[Opening Source material section]
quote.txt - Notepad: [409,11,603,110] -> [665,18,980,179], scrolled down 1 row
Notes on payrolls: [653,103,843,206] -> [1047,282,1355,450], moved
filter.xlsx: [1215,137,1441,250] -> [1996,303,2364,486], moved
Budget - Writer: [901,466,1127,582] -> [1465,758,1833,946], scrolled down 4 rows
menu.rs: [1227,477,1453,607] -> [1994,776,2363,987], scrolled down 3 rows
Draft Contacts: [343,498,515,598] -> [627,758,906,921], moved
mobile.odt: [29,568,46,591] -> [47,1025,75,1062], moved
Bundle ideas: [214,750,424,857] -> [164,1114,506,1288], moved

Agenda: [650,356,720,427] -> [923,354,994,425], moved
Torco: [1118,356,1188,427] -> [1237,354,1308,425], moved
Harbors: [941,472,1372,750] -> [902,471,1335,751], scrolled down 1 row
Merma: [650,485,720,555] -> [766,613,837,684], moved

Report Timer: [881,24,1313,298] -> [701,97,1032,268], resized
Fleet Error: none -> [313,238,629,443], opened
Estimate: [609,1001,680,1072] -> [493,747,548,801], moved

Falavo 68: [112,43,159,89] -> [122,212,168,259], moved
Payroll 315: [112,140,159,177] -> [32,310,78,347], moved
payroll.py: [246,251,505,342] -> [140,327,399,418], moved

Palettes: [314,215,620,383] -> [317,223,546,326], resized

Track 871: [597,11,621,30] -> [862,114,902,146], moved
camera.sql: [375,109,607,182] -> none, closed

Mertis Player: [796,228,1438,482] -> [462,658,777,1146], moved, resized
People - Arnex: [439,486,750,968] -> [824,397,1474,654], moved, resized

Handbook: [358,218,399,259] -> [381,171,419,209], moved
[Closing Source material section]
- What is expected: The answer must reproduce every record exactly.

- Output below:
quote.txt - Notepad: [409,11,603,110] -> [665,18,980,179], scrolled down 1 row
Notes on payrolls: [653,103,843,206] -> [1047,282,1355,450], moved
filter.xlsx: [1215,137,1441,250] -> [1996,303,2364,486], moved
Budget - Writer: [901,466,1127,582] -> [1465,758,1833,946], scrolled down 4 rows
menu.rs: [1227,477,1453,607] -> [1994,776,2363,987], scrolled down 3 rows
Draft Contacts: [343,498,515,598] -> [627,758,906,921], moved
mobile.odt: [29,568,46,591] -> [47,1025,75,1062], moved
Bundle ideas: [214,750,424,857] -> [164,1114,506,1288], moved

Agenda: [650,356,720,427] -> [923,354,994,425], moved
Torco: [1118,356,1188,427] -> [1237,354,1308,425], moved
Harbors: [941,472,1372,750] -> [902,471,1335,751], scrolled down 1 row
Merma: [650,485,720,555] -> [766,613,837,684], moved

Report Timer: [881,24,1313,298] -> [701,97,1032,268], resized
Fleet Error: none -> [313,238,629,443], opened
Estimate: [609,1001,680,1072] -> [493,747,548,801], moved

Falavo 68: [112,43,159,89] -> [122,212,168,259], moved
Payroll 315: [112,140,159,177] -> [32,310,78,347], moved
payroll.py: [246,251,505,342] -> [140,327,399,418], moved

Palettes: [314,215,620,383] -> [317,223,546,326], resized

Track 871: [597,11,621,30] -> [862,114,902,146], moved
camera.sql: [375,109,607,182] -> none, closed

Mertis Player: [796,228,1438,482] -> [462,658,777,1146], moved, resized
People - Arnex: [439,486,750,968] -> [824,397,1474,654], moved, resized

Handbook: [358,218,399,259] -> [381,171,419,209], moved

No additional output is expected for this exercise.